**Records**
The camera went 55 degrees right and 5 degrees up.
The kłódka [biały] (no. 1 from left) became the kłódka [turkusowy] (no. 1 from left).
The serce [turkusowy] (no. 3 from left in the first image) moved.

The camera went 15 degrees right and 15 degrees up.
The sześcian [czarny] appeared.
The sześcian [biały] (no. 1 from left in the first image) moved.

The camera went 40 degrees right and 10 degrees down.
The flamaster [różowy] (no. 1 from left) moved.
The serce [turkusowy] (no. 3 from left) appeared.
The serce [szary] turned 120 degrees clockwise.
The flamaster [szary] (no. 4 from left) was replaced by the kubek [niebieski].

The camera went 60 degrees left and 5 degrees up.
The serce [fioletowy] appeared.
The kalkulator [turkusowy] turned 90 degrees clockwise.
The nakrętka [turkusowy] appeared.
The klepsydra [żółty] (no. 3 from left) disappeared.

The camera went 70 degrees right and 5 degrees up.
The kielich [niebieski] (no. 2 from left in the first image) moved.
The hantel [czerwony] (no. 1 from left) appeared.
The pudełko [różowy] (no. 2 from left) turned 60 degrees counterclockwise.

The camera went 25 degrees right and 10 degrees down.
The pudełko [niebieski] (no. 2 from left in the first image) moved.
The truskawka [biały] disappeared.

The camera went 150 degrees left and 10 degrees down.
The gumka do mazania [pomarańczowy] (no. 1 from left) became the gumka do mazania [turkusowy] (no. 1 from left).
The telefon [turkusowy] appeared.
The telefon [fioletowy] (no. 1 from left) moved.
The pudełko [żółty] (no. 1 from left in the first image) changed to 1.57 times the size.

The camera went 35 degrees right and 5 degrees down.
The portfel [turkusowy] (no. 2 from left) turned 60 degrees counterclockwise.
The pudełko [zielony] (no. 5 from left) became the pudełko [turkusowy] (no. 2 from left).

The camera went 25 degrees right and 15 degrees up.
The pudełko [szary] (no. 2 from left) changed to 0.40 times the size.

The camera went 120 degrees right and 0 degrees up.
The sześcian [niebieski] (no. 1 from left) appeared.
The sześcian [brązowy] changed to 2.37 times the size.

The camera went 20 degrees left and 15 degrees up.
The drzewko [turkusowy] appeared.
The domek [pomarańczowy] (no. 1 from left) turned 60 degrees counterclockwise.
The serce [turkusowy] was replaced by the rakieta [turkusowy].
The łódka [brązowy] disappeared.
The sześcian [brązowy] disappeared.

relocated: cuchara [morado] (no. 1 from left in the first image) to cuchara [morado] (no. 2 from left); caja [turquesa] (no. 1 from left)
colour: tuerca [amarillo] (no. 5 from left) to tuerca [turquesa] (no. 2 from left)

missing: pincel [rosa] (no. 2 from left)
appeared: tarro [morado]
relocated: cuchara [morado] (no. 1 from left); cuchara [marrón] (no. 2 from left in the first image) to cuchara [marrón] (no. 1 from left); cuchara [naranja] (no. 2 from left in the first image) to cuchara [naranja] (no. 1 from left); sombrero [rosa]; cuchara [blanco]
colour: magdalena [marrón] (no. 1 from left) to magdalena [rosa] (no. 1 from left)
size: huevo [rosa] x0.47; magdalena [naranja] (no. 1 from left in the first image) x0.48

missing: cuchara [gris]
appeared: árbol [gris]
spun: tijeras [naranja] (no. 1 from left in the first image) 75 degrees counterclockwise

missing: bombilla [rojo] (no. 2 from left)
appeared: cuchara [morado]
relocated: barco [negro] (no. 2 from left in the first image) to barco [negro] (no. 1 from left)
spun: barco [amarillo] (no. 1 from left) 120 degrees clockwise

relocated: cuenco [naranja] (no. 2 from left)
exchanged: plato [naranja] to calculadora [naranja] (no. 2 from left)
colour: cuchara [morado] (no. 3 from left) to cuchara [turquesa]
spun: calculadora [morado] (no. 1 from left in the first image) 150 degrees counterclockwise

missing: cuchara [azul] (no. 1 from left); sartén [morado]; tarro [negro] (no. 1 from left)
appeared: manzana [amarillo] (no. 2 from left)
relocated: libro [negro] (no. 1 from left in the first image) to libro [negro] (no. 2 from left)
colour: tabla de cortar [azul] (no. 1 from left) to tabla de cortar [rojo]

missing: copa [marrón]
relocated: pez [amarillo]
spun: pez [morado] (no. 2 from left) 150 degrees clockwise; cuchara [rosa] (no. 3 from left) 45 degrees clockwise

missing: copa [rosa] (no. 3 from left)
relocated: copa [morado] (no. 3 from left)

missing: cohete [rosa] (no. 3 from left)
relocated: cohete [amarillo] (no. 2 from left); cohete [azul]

**About this task**
Every line above holding the string "disappeared" should be listed.

**Answer to the problem**
The klepsydra [żółty] (no. 3 from left) disappeared.
The truskawka [biały] disappeared.
The łódka [brązowy] disappeared.
The sześcian [brązowy] disappeared.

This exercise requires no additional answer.